## Provided data
################
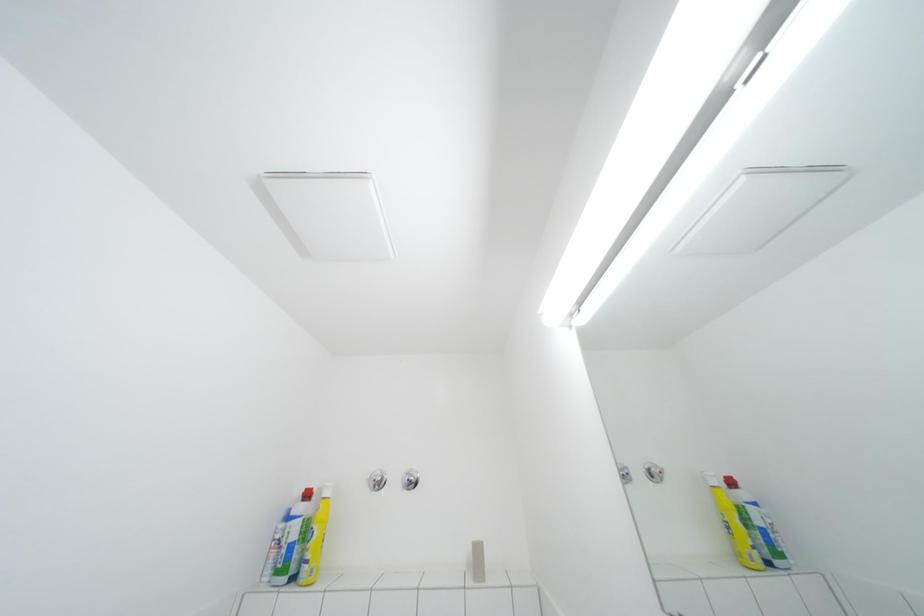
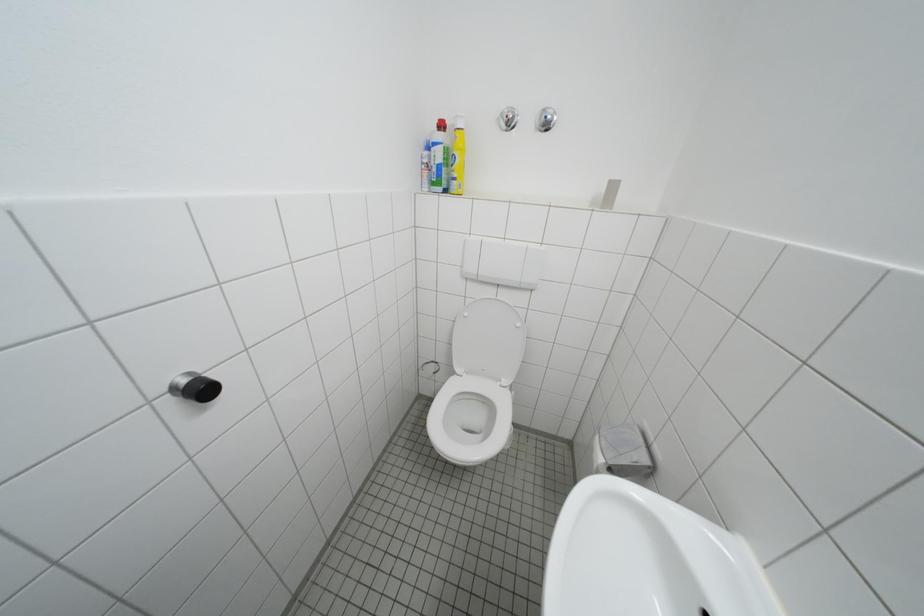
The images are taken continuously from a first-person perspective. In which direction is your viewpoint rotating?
################
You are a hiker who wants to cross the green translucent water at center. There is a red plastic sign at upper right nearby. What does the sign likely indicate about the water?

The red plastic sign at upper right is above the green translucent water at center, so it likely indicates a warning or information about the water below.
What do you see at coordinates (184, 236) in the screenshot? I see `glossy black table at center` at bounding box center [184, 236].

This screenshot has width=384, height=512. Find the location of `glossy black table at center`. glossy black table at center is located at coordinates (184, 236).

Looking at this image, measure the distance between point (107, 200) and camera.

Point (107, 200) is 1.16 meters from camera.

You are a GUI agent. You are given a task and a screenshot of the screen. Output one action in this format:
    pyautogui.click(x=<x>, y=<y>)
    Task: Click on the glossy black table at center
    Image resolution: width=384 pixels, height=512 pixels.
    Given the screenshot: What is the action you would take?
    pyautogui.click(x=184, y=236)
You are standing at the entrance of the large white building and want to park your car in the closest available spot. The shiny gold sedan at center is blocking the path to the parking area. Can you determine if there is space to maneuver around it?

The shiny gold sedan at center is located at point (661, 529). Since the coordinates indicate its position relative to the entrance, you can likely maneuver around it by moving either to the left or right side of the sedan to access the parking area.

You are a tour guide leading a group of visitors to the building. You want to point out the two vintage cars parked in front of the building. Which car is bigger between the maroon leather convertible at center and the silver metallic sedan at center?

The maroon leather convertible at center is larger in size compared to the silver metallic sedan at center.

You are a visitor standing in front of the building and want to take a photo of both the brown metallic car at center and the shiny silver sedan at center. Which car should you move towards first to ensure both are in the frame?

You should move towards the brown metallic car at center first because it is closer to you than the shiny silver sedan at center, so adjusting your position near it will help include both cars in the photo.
################
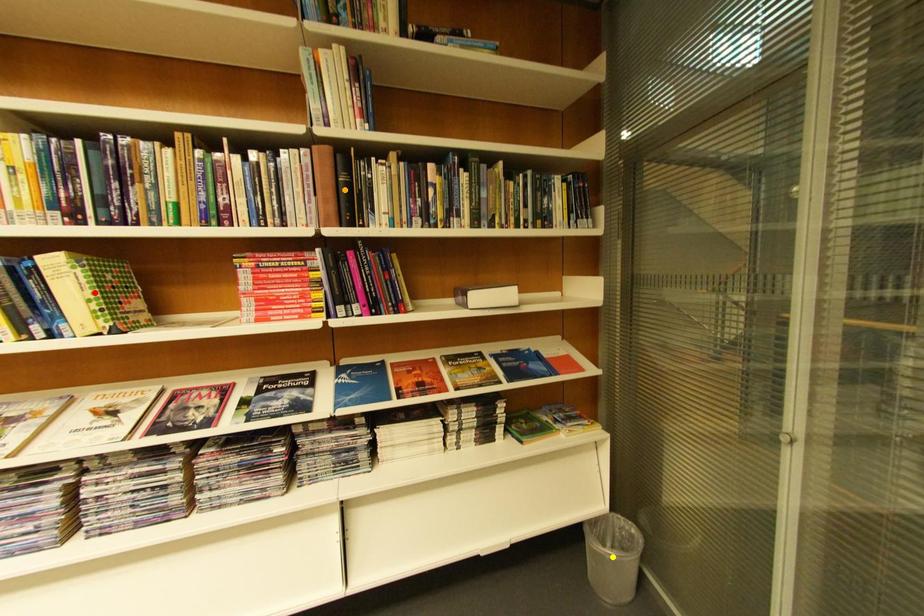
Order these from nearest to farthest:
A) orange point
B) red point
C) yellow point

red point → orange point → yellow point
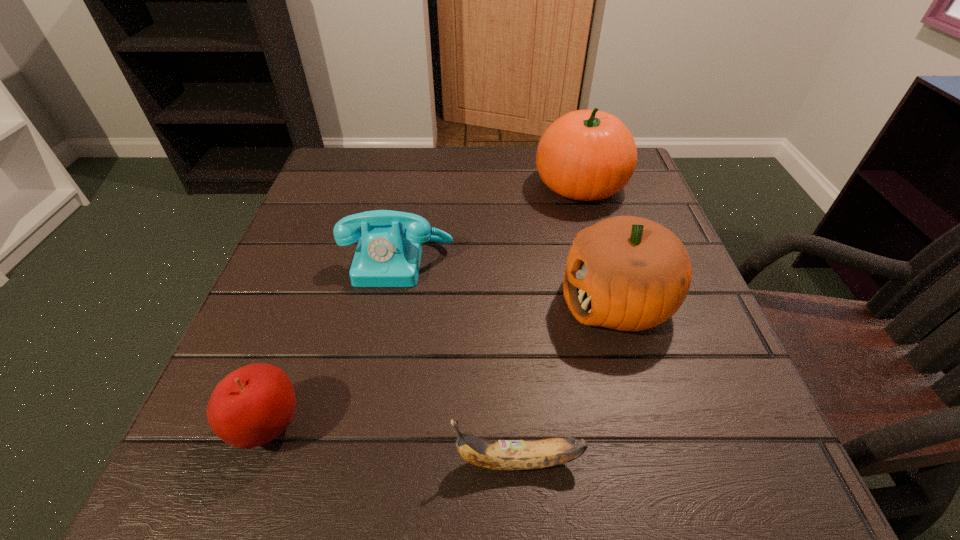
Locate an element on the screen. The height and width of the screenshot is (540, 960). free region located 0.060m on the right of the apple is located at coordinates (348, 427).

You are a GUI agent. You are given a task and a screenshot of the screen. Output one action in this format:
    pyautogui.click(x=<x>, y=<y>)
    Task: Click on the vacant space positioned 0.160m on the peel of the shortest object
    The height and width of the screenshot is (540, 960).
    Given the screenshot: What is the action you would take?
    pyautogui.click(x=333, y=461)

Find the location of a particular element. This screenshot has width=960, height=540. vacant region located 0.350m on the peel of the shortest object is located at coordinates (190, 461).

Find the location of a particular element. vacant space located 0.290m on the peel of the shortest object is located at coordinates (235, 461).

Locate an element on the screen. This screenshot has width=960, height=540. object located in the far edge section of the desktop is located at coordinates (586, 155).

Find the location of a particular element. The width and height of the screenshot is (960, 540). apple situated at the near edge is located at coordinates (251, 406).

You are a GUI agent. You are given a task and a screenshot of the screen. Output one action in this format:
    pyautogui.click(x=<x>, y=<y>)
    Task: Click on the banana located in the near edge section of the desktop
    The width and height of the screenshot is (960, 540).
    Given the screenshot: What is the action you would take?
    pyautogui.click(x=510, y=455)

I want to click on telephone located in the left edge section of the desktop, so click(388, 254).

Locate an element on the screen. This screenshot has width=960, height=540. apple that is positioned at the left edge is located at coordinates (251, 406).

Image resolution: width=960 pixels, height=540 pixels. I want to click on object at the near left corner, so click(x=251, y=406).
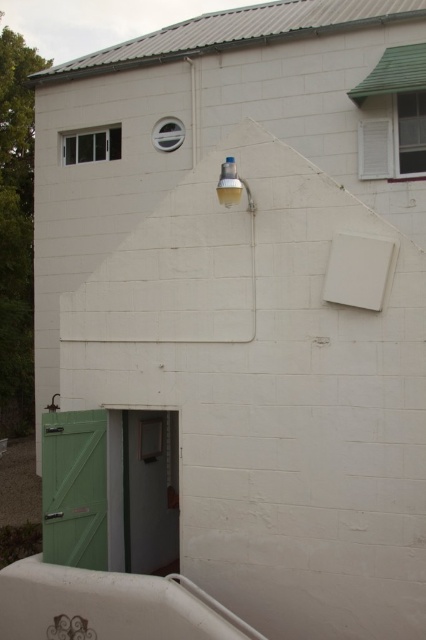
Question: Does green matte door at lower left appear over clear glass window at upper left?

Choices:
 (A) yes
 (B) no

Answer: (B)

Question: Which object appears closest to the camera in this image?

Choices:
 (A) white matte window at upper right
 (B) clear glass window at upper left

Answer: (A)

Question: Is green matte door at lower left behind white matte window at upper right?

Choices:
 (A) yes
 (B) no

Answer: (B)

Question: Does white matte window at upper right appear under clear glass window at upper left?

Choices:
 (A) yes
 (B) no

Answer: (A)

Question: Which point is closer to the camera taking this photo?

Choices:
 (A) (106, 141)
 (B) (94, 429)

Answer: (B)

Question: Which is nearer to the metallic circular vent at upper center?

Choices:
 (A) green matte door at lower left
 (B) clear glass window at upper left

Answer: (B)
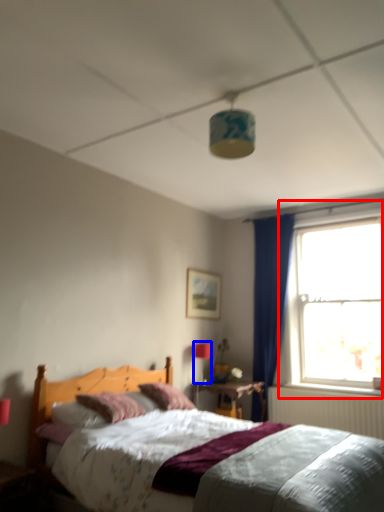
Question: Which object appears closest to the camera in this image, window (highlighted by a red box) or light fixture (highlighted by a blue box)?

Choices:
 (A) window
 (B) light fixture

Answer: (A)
################
Collect every line of the records above that contains the word "fixture", with case counting.

## Task output
Question: Which object appears closest to the camera in this image, window (highlighted by a red box) or light fixture (highlighted by a blue box)?
 (B) light fixture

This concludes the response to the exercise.